DATASET ENTRIES:
__________________________________________________

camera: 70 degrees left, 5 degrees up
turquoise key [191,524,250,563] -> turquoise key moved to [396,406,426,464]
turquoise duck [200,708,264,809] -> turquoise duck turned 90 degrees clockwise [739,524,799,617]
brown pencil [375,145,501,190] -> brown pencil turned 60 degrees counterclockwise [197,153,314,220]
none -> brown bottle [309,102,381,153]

__________________________________________________

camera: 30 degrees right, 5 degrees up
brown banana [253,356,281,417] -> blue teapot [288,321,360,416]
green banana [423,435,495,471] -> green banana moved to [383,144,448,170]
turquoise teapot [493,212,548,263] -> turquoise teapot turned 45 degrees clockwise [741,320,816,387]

__________________________________________________

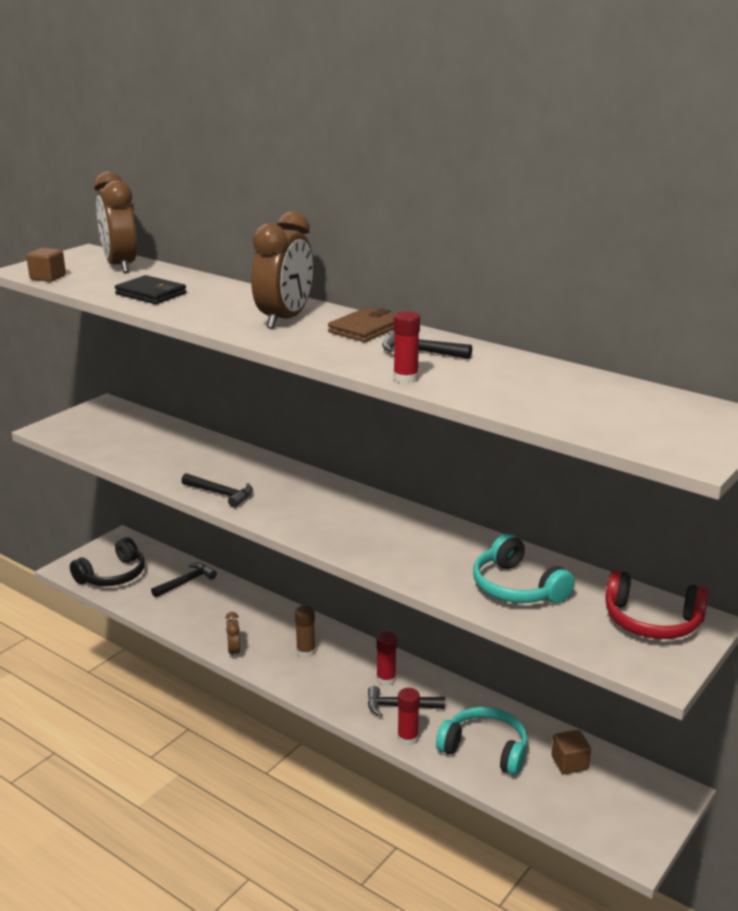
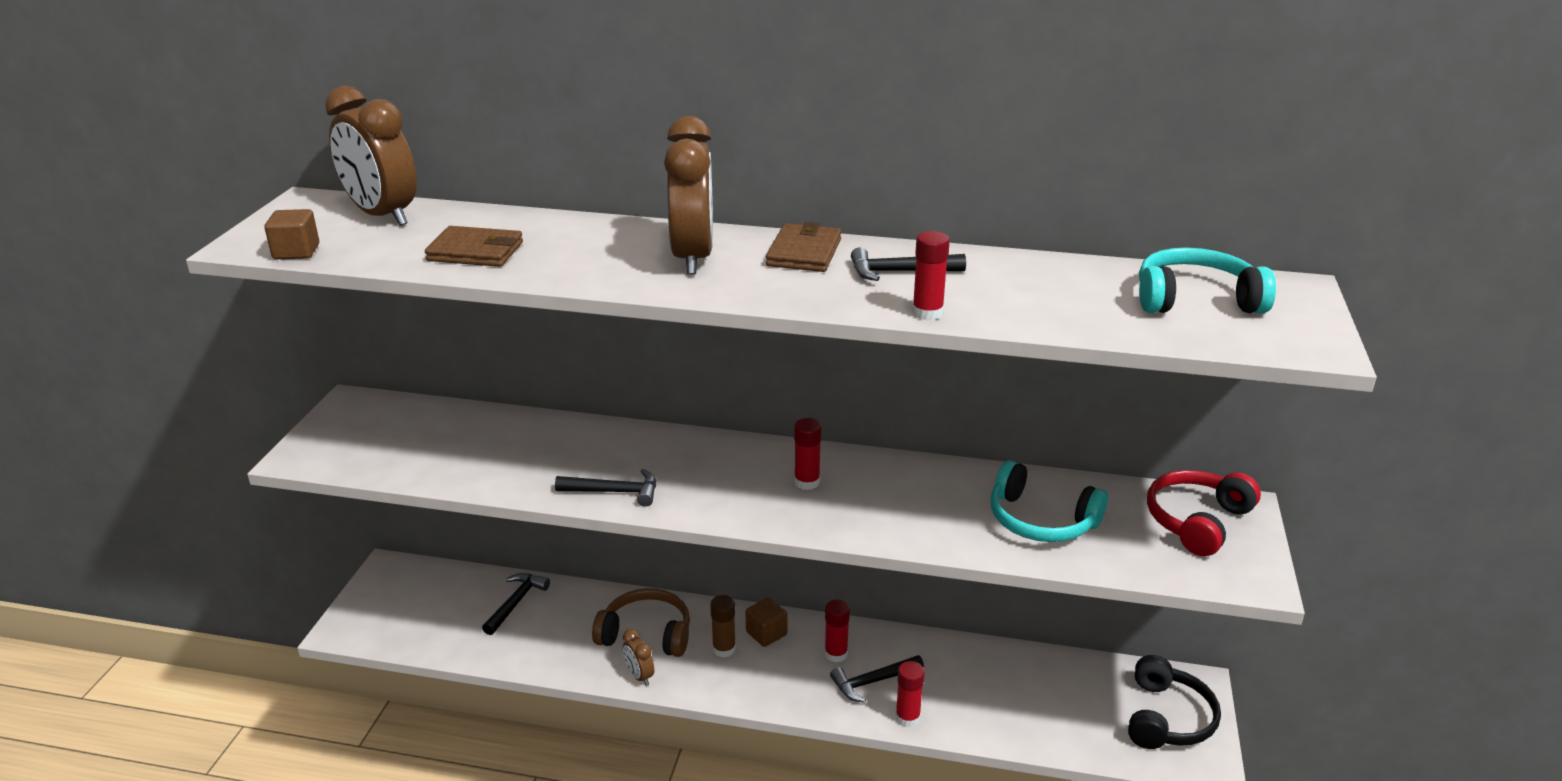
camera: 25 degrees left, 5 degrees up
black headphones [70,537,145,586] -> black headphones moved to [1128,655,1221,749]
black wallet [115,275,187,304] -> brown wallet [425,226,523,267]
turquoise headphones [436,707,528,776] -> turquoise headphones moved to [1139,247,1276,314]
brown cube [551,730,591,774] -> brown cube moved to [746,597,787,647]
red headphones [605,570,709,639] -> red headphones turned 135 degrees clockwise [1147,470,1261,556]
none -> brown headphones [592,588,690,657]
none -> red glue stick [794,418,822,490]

__________________________________________________

WHAT NEEDS TO BE DONE: The line above containing "black wallet [115,275,187,304]", the line containing "brown cube [551,730,591,774]", and every line between them are to be transcribed exactly; no other line is wanted.

RESPONSE BOX:
black wallet [115,275,187,304] -> brown wallet [425,226,523,267]
turquoise headphones [436,707,528,776] -> turquoise headphones moved to [1139,247,1276,314]
brown cube [551,730,591,774] -> brown cube moved to [746,597,787,647]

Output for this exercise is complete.